- TASK TO COMPLETE -
Report every line below that has the string "none" in it.

Structured diff data
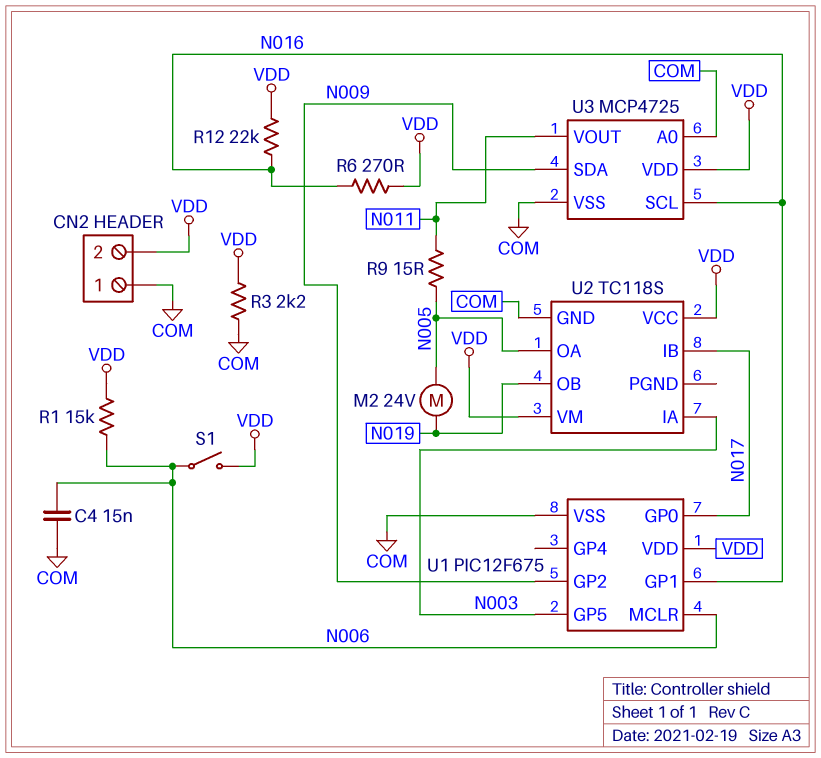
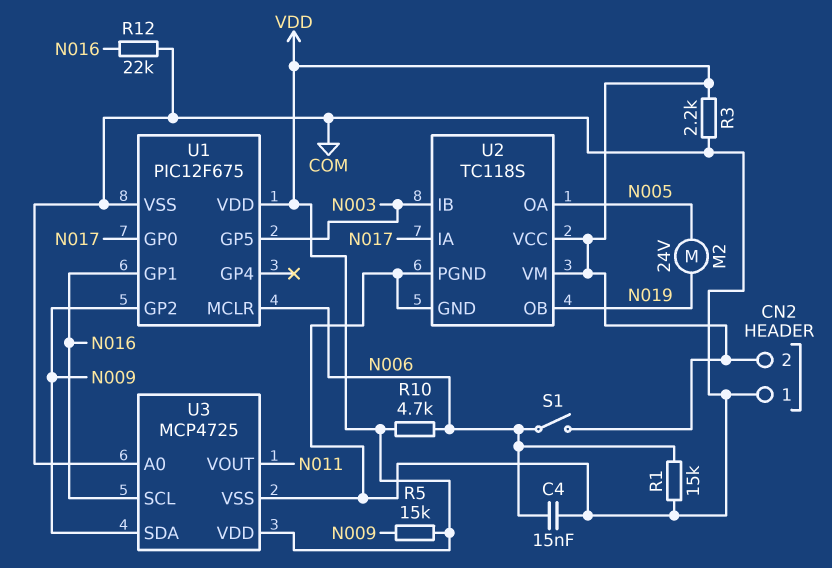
R1: 15k (N006, VDD) -> 15k (COM, N006)
R5: none -> 15k (N009, VDD)
R6: 270 (N016, VDD) -> none
R9: 15 (N005, N011) -> none
R10: none -> 4.7k (N006, VDD)
R12: 22k (N016, VDD) -> 22k (COM, N016)
U2 pin IA: N003 -> N017
U2 pin IB: N017 -> N003
U2 pin PGND: none -> COM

- RESULT FOR THIS TASK -
R5: none -> 15k (N009, VDD)
R6: 270 (N016, VDD) -> none
R9: 15 (N005, N011) -> none
R10: none -> 4.7k (N006, VDD)
U2 pin PGND: none -> COM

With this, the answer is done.